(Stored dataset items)
:::::

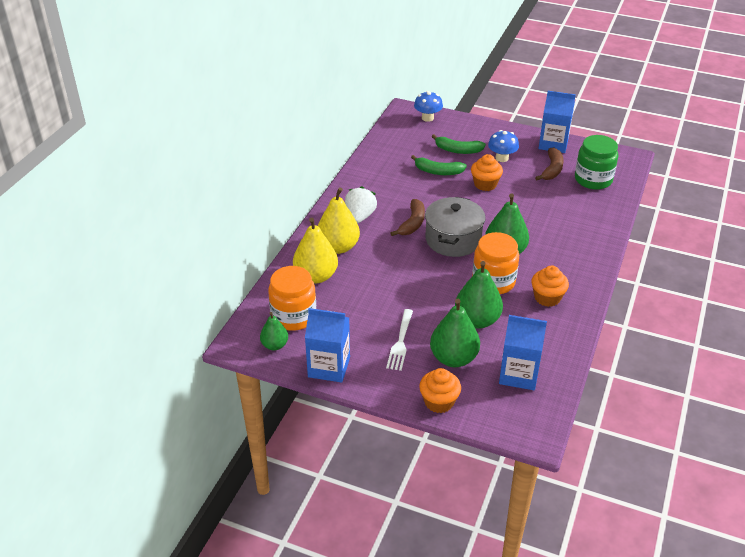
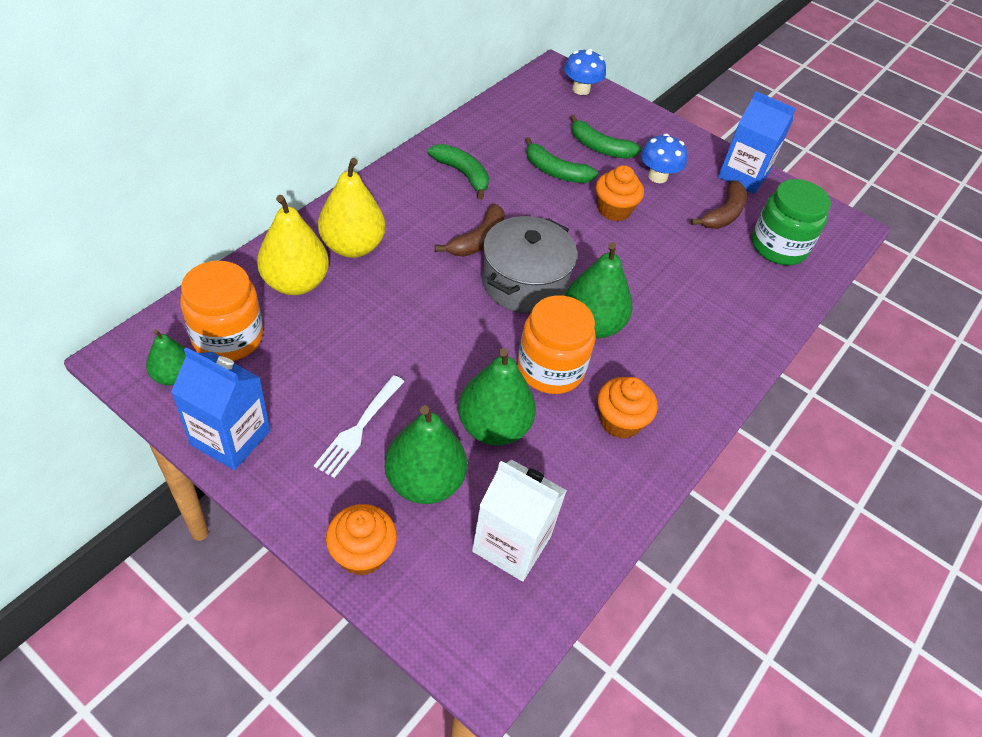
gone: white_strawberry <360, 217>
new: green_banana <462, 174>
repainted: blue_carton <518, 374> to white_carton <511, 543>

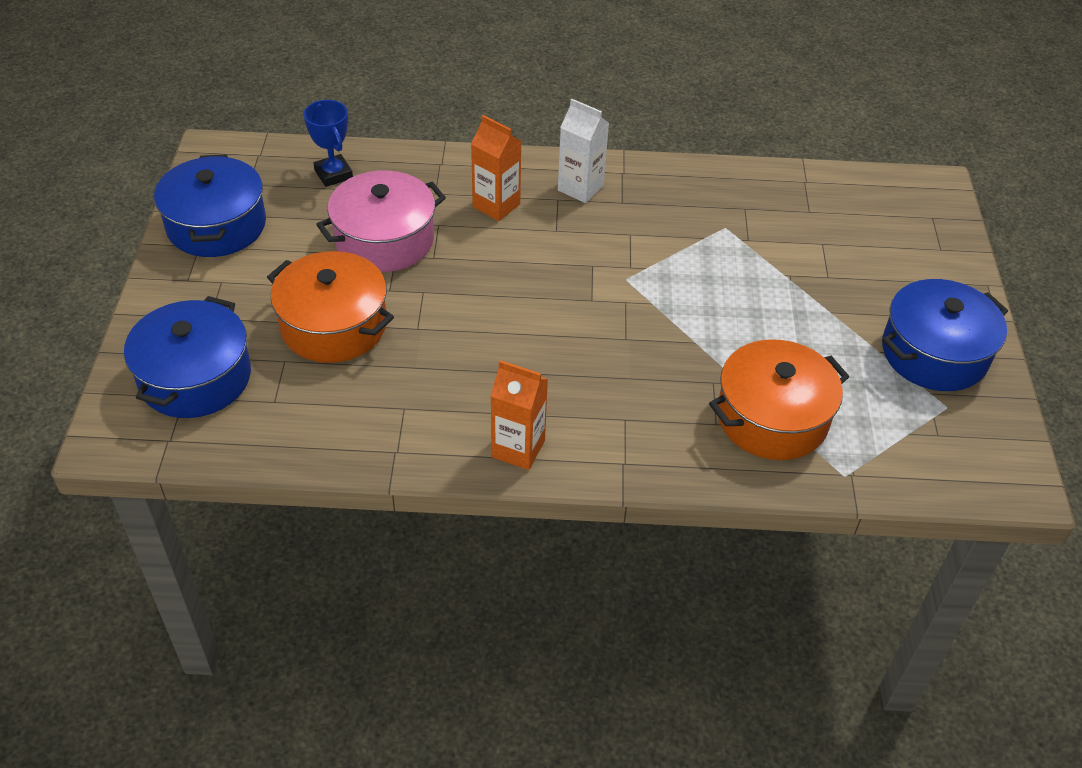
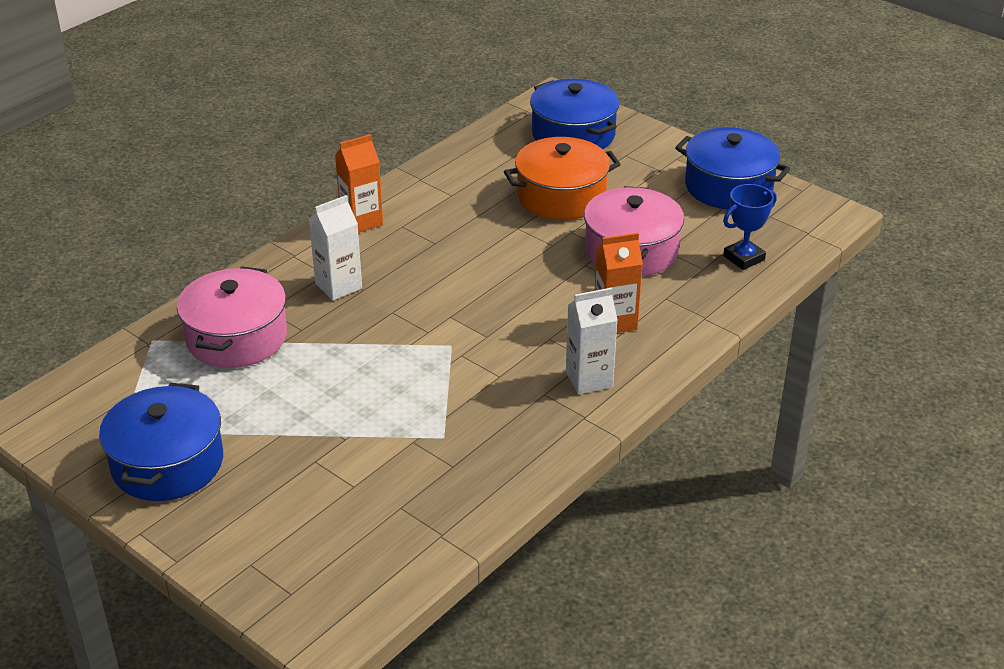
new: white_carton <338, 286>
repainted: orange_pot <772, 418> to pink_pot <236, 337>
rotated: blue_trophy <333, 174> = <744, 258> 45 degrees counterclockwise

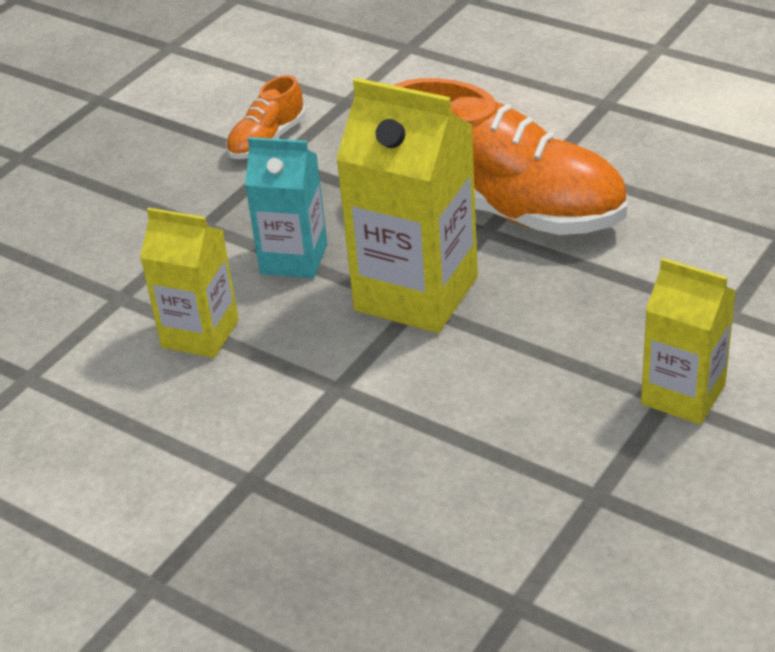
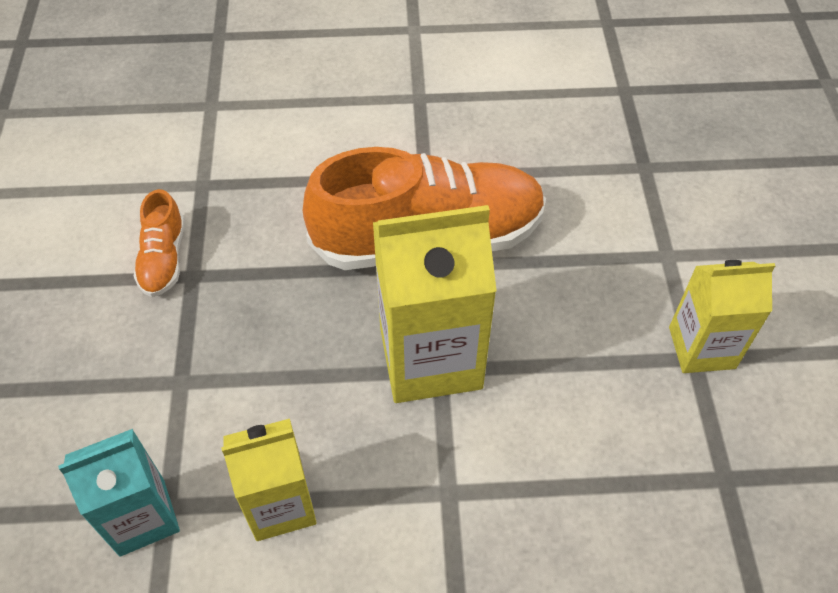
shifted: turquoise_carton <294, 259> to <142, 517>

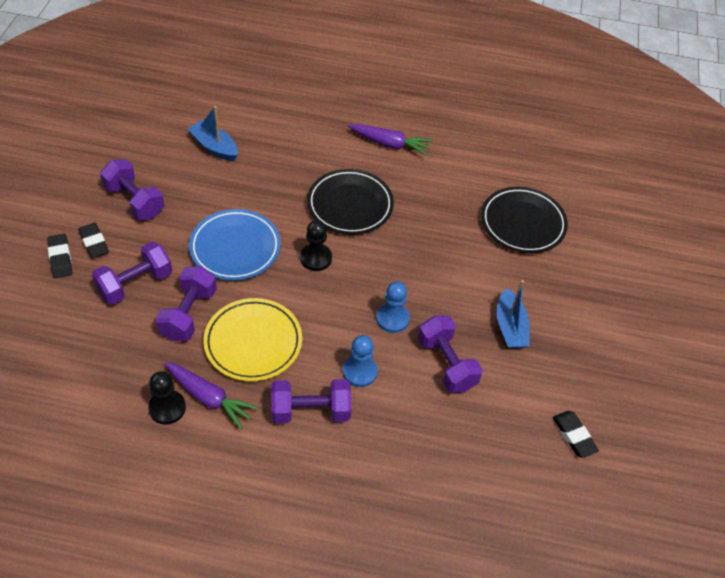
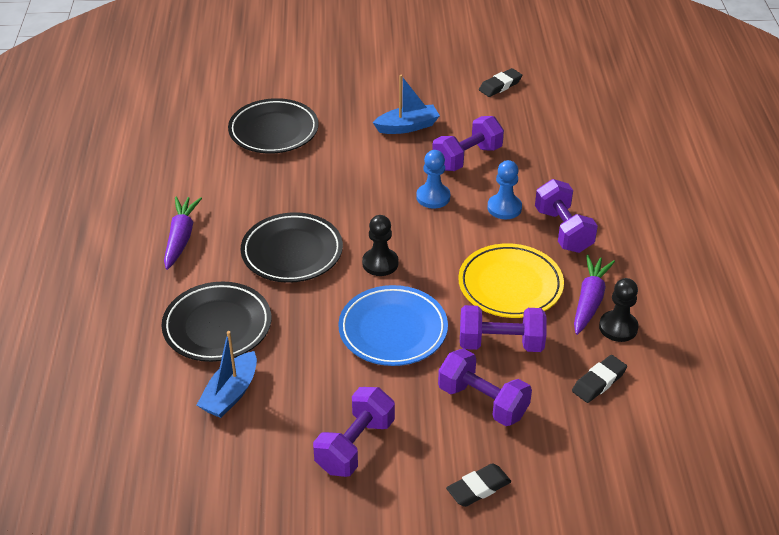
new: black_plate <217, 326>
shifted: black_eraser <94, 242> to <599, 382>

:::::

- _What the task requires_: Output the data above in full. Skip every picture.

- _Solution for this problem_:
gone: white_strawberry <360, 217>
new: green_banana <462, 174>
repainted: blue_carton <518, 374> to white_carton <511, 543>

new: white_carton <338, 286>
repainted: orange_pot <772, 418> to pink_pot <236, 337>
rotated: blue_trophy <333, 174> = <744, 258> 45 degrees counterclockwise

shifted: turquoise_carton <294, 259> to <142, 517>

new: black_plate <217, 326>
shifted: black_eraser <94, 242> to <599, 382>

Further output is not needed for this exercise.